[Before-and-after object listings]
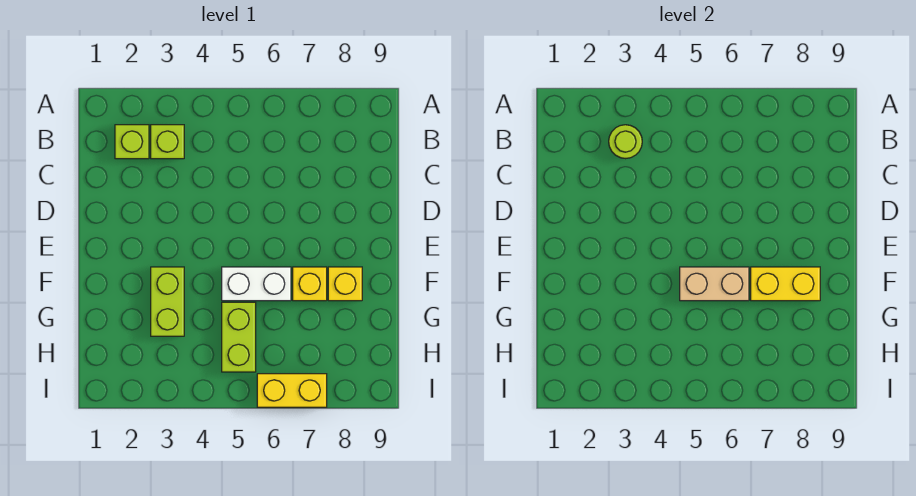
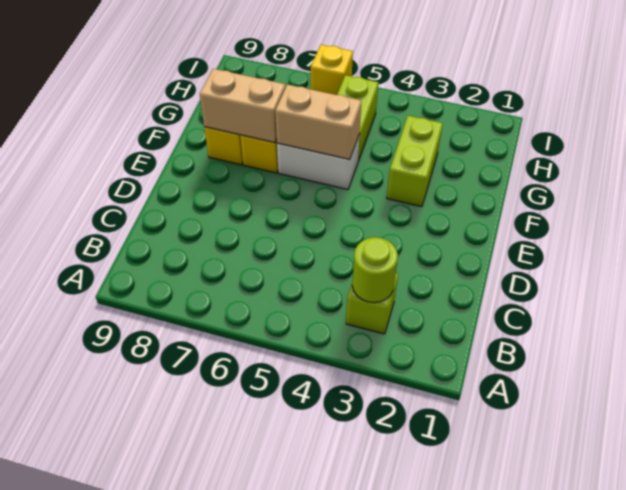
lime brick B2 level 1 -> none
yellow brick F7:F8 level 2 -> tan brick F7:F8 level 2
yellow brick I6:I7 level 1 -> yellow brick I6 level 1

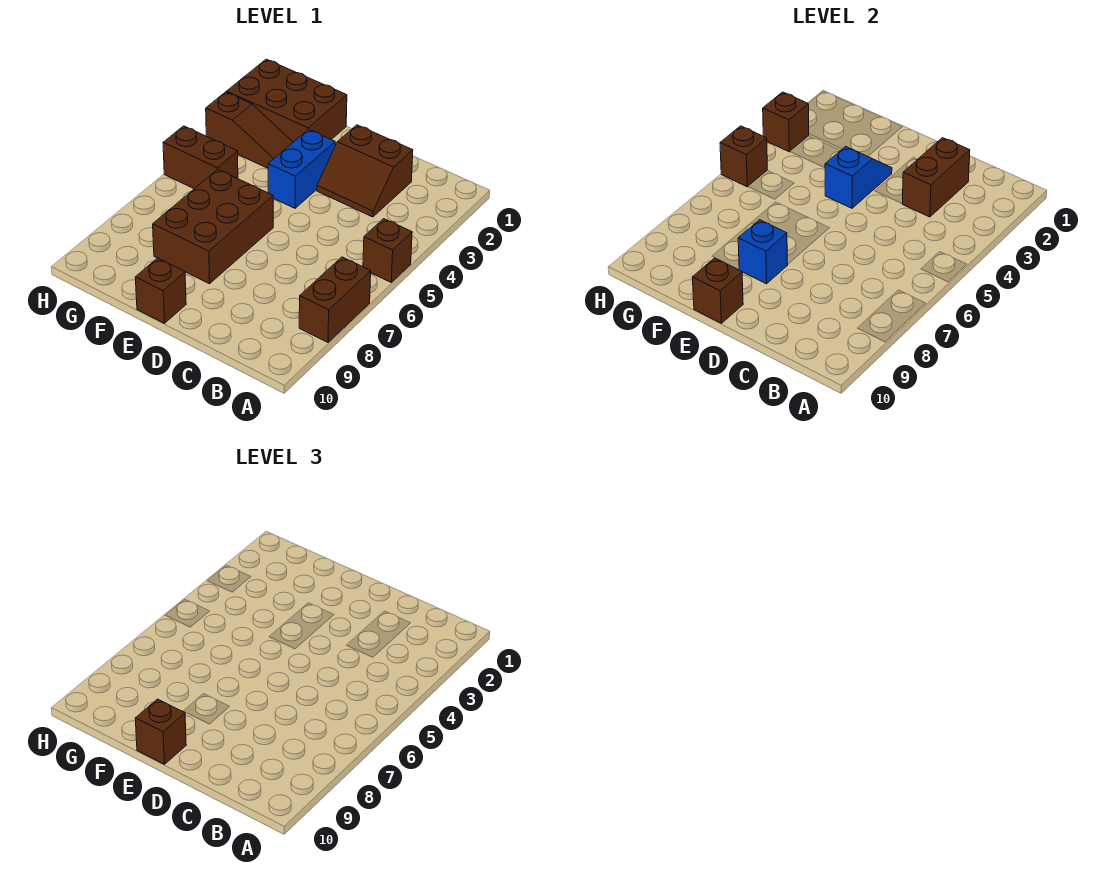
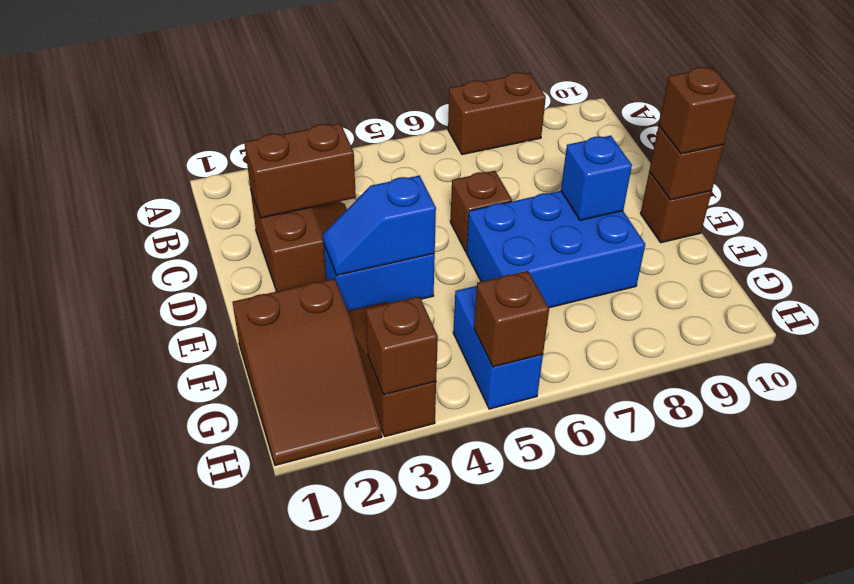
brown brick A5 level 1 -> brown brick D6 level 1
brown brick E6:F8 level 1 -> blue brick E6:F8 level 1
brown brick F1:H2 level 1 -> brown slope F1:H2 level 1 top F
brown brick G5:H5 level 1 -> blue brick G5:H5 level 1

■ PROBLEM DETAILS
The copy you give must repeat each record character for character, but it must not include the pictures.

■ EXERCISE RESULT
lime brick B2 level 1 -> none
yellow brick F7:F8 level 2 -> tan brick F7:F8 level 2
yellow brick I6:I7 level 1 -> yellow brick I6 level 1

brown brick A5 level 1 -> brown brick D6 level 1
brown brick E6:F8 level 1 -> blue brick E6:F8 level 1
brown brick F1:H2 level 1 -> brown slope F1:H2 level 1 top F
brown brick G5:H5 level 1 -> blue brick G5:H5 level 1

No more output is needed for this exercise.